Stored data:
※
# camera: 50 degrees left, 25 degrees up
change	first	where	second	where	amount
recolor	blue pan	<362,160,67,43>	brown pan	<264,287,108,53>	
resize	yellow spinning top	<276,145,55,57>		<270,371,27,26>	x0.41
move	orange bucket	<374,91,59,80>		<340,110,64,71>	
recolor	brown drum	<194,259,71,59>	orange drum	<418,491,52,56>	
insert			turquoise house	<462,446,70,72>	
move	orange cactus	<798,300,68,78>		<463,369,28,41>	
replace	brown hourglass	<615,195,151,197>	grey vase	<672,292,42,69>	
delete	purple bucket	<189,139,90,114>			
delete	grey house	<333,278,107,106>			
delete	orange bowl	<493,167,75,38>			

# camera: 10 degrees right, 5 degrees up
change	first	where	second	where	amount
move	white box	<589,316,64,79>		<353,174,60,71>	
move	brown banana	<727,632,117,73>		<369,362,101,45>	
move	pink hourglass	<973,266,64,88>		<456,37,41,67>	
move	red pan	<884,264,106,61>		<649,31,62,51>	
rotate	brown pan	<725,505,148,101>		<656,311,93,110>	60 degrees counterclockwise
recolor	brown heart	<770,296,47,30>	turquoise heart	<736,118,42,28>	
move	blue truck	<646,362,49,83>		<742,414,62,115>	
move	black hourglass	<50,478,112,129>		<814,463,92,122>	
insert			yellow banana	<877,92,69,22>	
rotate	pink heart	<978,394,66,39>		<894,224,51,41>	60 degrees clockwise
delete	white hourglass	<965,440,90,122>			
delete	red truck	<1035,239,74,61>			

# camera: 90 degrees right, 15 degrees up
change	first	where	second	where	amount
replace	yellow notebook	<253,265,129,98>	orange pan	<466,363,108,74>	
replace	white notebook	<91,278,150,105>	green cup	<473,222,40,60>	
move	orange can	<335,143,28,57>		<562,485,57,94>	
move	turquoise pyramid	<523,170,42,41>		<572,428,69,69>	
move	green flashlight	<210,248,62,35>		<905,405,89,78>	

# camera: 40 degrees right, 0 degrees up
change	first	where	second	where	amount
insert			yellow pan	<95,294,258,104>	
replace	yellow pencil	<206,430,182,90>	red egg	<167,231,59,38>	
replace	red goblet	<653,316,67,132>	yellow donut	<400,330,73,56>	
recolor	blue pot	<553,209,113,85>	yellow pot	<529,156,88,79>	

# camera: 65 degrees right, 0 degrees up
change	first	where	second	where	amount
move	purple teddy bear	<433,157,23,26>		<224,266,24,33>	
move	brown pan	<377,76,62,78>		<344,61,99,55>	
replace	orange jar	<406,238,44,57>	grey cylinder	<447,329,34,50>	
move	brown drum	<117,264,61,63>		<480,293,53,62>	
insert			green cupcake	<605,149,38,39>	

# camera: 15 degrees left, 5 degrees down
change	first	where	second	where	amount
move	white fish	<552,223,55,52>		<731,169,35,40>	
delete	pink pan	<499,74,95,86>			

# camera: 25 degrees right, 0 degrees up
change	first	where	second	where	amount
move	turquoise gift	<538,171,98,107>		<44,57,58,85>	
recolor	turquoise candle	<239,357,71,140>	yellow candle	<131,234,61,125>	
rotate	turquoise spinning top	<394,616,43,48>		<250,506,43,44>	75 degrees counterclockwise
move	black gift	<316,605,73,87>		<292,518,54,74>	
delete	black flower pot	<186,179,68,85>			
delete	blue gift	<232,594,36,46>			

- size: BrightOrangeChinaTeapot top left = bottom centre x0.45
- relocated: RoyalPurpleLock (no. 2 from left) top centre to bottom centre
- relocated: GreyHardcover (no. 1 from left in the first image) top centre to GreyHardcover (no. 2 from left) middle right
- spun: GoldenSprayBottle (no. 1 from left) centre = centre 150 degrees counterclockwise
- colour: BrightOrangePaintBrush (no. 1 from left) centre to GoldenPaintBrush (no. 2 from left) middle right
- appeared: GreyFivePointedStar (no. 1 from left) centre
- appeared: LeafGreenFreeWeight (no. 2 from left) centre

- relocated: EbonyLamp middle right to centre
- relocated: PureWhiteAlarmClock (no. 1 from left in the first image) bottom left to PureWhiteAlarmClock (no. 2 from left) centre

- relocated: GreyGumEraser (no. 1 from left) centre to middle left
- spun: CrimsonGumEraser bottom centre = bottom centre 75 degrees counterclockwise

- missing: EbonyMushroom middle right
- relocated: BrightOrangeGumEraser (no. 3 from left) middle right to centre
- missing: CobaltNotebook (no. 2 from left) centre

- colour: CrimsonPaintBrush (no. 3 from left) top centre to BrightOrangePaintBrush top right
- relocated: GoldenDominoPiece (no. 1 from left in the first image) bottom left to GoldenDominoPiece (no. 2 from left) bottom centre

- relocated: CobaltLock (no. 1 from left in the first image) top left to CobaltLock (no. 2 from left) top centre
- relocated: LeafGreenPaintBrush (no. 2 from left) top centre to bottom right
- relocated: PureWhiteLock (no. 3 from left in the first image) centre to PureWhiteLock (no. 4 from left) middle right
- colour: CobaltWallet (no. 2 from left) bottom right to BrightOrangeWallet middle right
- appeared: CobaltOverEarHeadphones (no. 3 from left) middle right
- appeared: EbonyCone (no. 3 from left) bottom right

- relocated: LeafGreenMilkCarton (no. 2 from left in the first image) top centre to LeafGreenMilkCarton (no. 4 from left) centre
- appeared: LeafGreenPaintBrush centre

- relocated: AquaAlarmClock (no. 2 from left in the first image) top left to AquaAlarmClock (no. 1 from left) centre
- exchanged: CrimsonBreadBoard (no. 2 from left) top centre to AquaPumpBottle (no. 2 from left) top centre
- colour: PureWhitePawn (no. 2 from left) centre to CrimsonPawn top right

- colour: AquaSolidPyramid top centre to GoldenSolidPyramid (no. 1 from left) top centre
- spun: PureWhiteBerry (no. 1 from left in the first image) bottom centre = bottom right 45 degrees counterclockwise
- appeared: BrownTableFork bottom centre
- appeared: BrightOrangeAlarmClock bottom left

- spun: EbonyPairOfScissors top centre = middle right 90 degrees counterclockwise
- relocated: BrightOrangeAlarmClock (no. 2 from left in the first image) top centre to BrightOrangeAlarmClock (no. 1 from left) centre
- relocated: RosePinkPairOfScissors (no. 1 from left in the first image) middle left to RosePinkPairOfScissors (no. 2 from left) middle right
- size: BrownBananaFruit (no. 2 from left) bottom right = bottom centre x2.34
※
## [WORK TASK]
Please give the number of lines in the entries that contain the word "bucket", and nothing besides it.

## [ANSWER SECTION]
2